Copy out every line of text in the data word for word, leaving out the pictures.

(Dataset records)
======

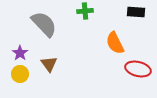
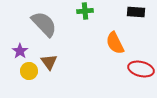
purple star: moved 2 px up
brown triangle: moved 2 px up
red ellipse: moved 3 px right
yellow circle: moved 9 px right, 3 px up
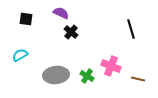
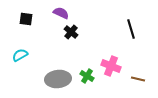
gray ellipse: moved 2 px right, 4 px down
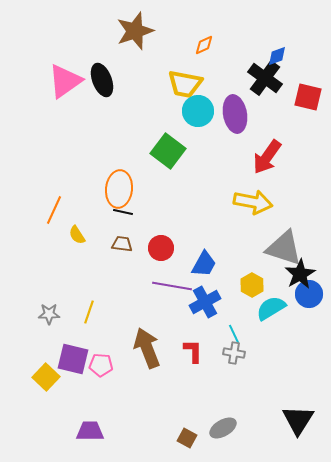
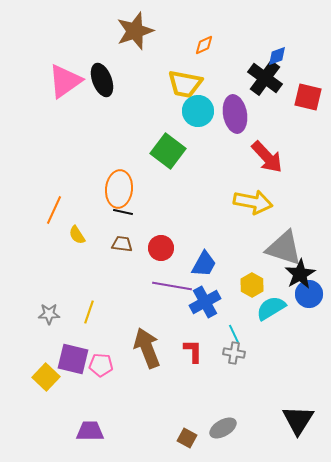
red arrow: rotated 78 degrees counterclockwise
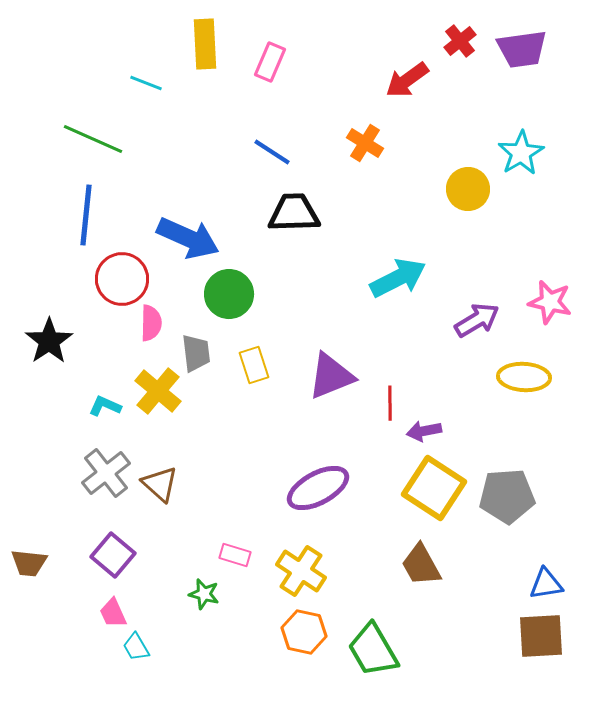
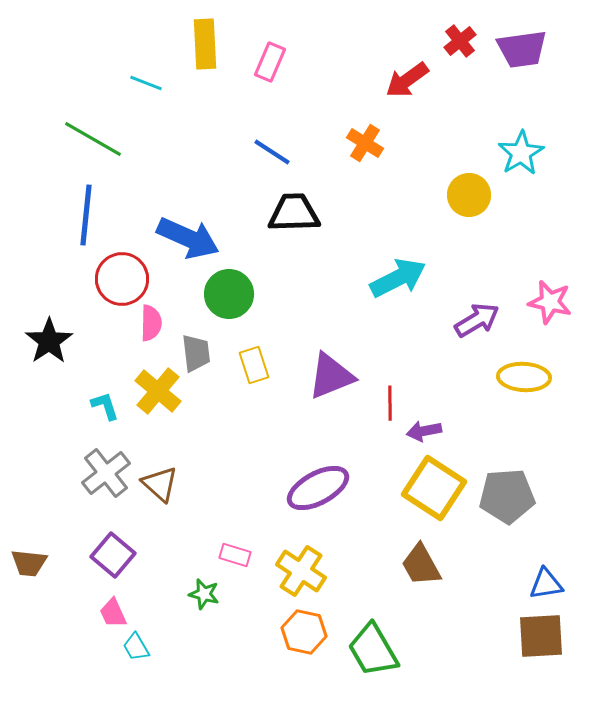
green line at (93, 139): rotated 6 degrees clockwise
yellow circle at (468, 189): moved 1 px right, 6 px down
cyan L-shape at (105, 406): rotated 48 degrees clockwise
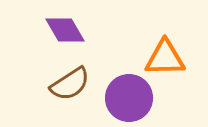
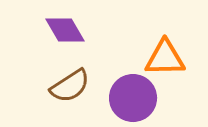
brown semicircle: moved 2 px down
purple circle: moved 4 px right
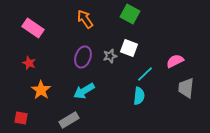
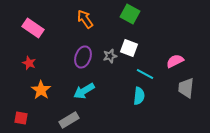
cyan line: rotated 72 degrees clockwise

======

* [Result below]:
purple star: moved 2 px up
brown triangle: moved 2 px up
red ellipse: moved 3 px right
yellow circle: moved 9 px right, 3 px up
gray ellipse: moved 2 px right, 4 px down
red arrow: rotated 78 degrees counterclockwise
green line at (93, 139): rotated 6 degrees clockwise
yellow circle at (468, 189): moved 1 px right, 6 px down
cyan L-shape at (105, 406): rotated 48 degrees clockwise
brown semicircle: moved 2 px down
purple circle: moved 4 px right
cyan line: rotated 72 degrees clockwise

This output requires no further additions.